◆ **LISTED RECORDS**
○ ○ ○ ○ ○ ○ ○

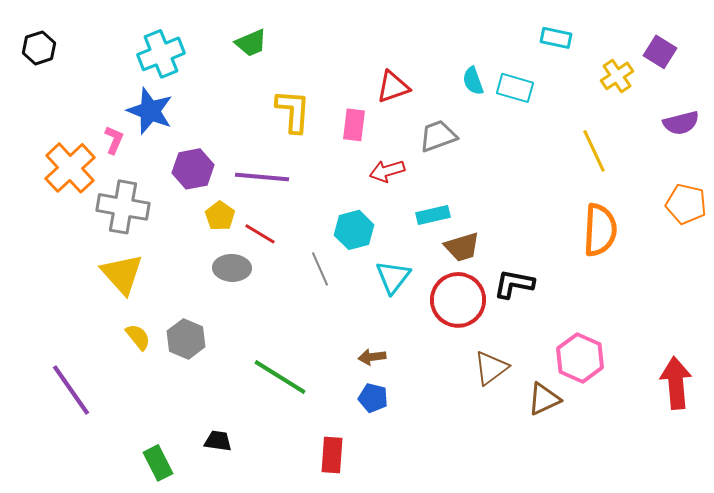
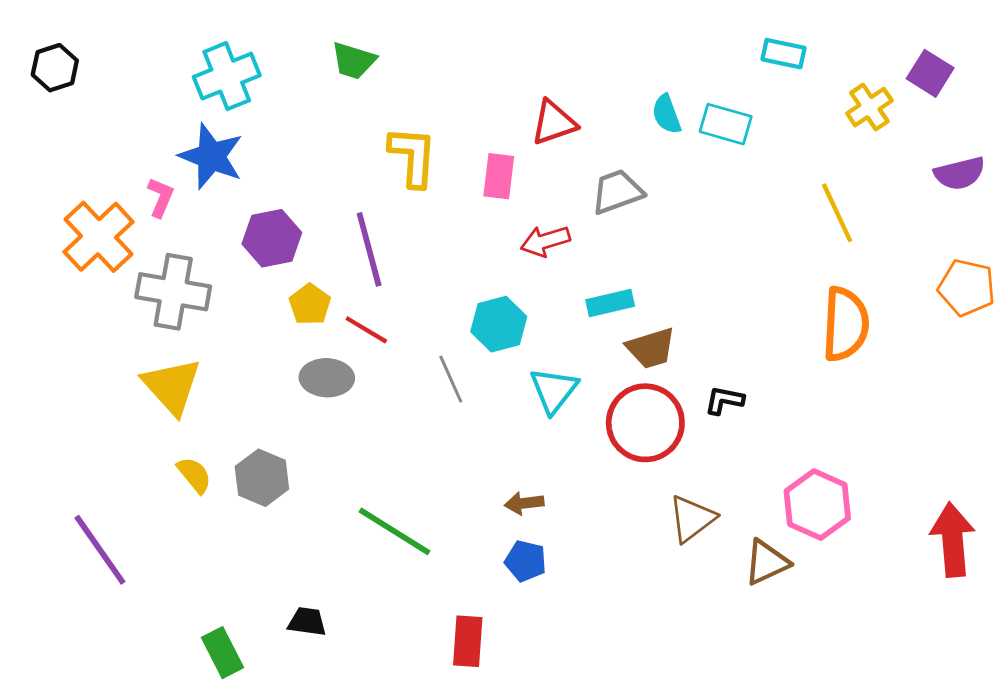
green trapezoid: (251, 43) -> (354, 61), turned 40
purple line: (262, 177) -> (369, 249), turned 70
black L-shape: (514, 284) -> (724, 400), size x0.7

○ ○ ○ ○ ○ ○ ○

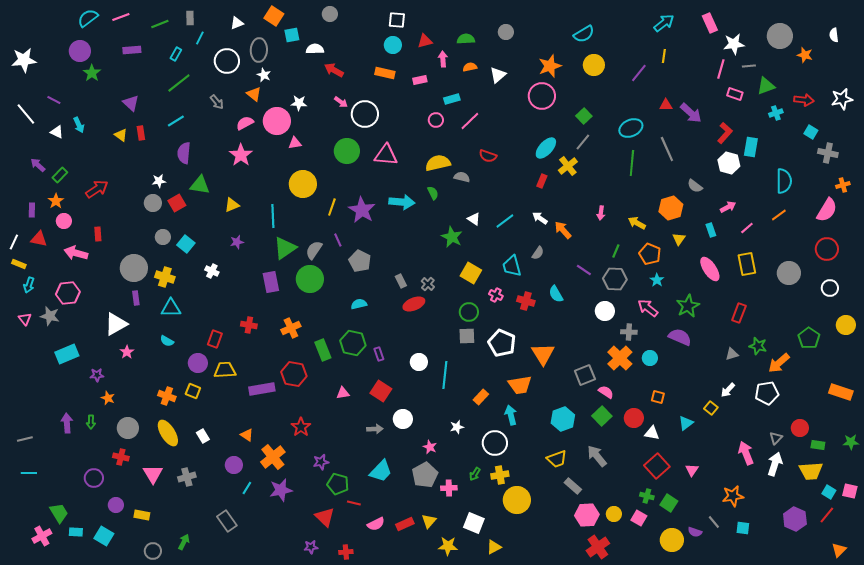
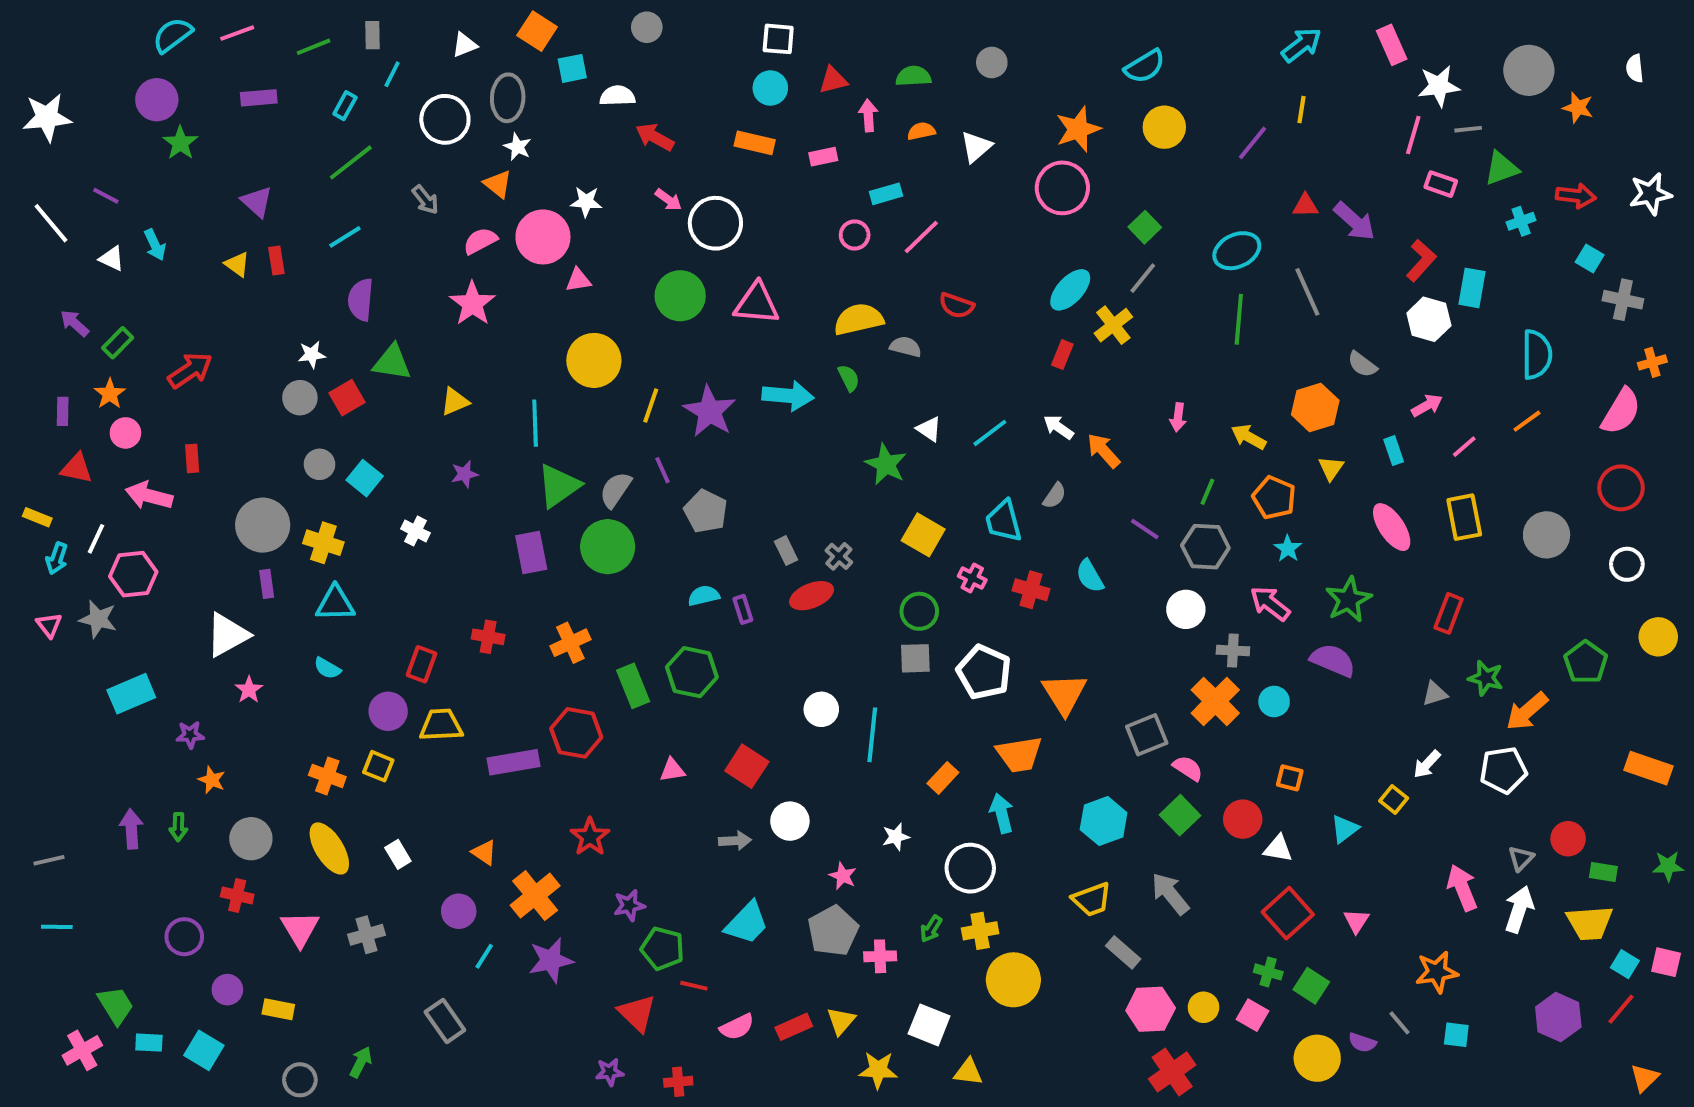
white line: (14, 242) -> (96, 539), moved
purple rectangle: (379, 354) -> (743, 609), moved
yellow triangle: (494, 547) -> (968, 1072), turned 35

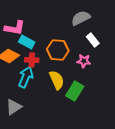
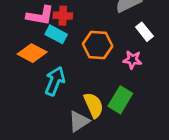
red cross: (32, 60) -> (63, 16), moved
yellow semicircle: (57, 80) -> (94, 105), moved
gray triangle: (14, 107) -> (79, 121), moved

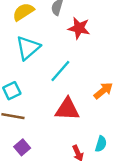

○ ○ ○ ○ ○ ○ ○

◆ **WHAT YOU ARE ASKED TO DO**
Reproduce word for word the material above, starting with the line that has "green trapezoid: (251, 43)" and stopping after the line that has "black L-shape: (514, 284)".

◆ **EXERCISE OUTPUT**
green trapezoid: (251, 43) -> (354, 61), turned 40
purple line: (262, 177) -> (369, 249), turned 70
black L-shape: (514, 284) -> (724, 400), size x0.7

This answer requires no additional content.